Exercise:
Where in the data below does the word "yellow" appear? Copy each line that holds it.

=== Records for this exercise ===

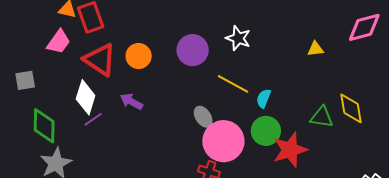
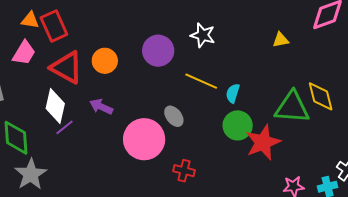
green triangle: (322, 117) -> (292, 107), size x1.5
pink circle: (223, 141) -> (144, 139), moved

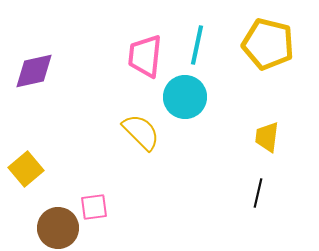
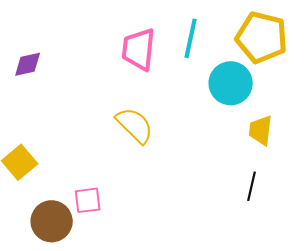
purple diamond: (34, 71) -> (28, 64), size x0.7
cyan circle: (185, 97) -> (231, 83), moved

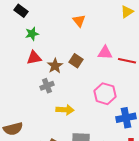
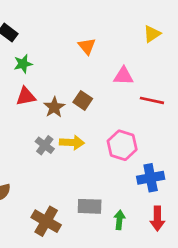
pink triangle: (105, 53) -> (123, 76), moved
gray cross: (47, 86) -> (45, 145), moved, turned -32
yellow arrow: (65, 110) -> (72, 142), moved

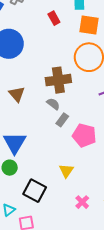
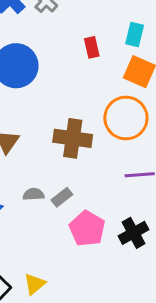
gray semicircle: (53, 104) -> (34, 194), moved, turned -56
yellow triangle: (66, 171) -> (35, 284), moved

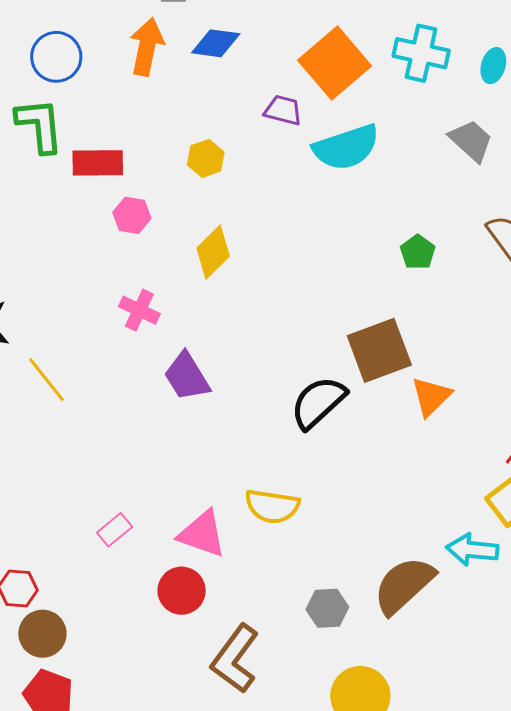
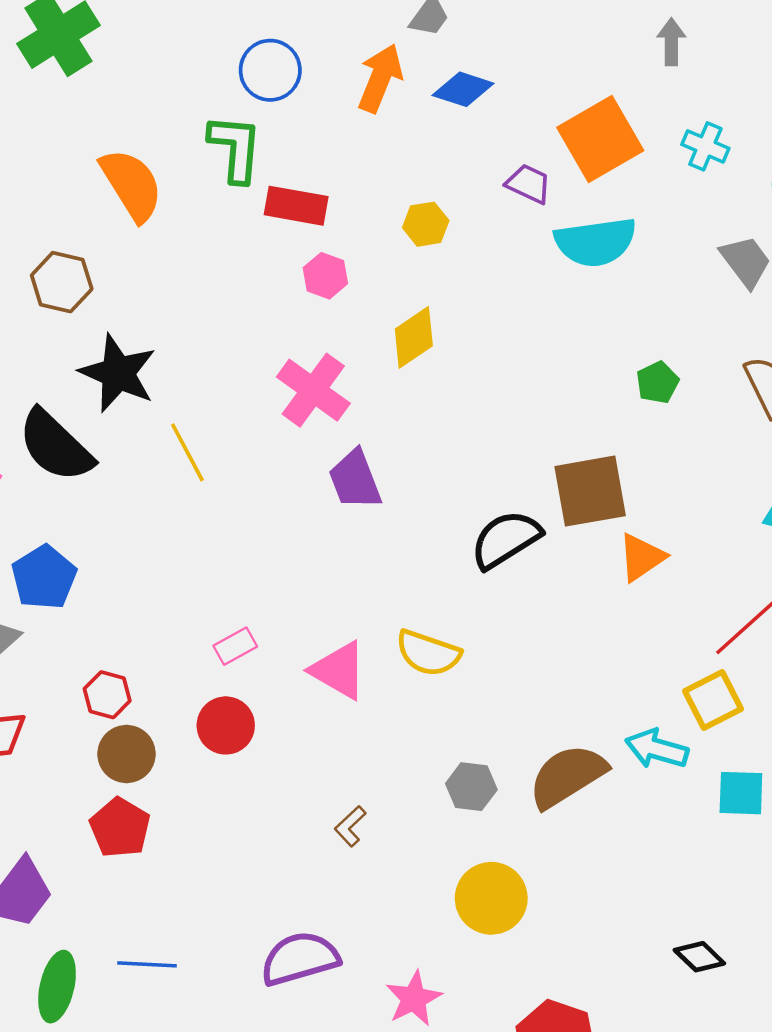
cyan cross: (421, 53) -> (705, 146), size x0.7
pink cross: (139, 310) -> (313, 390), size x1.5
red circle: (182, 591) -> (226, 725), moved
brown L-shape: (235, 659) -> (350, 826), size x0.5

===

Answer to this exercise:
yellow arrow: (65, 110) -> (72, 142), moved
yellow triangle: (66, 171) -> (35, 284), moved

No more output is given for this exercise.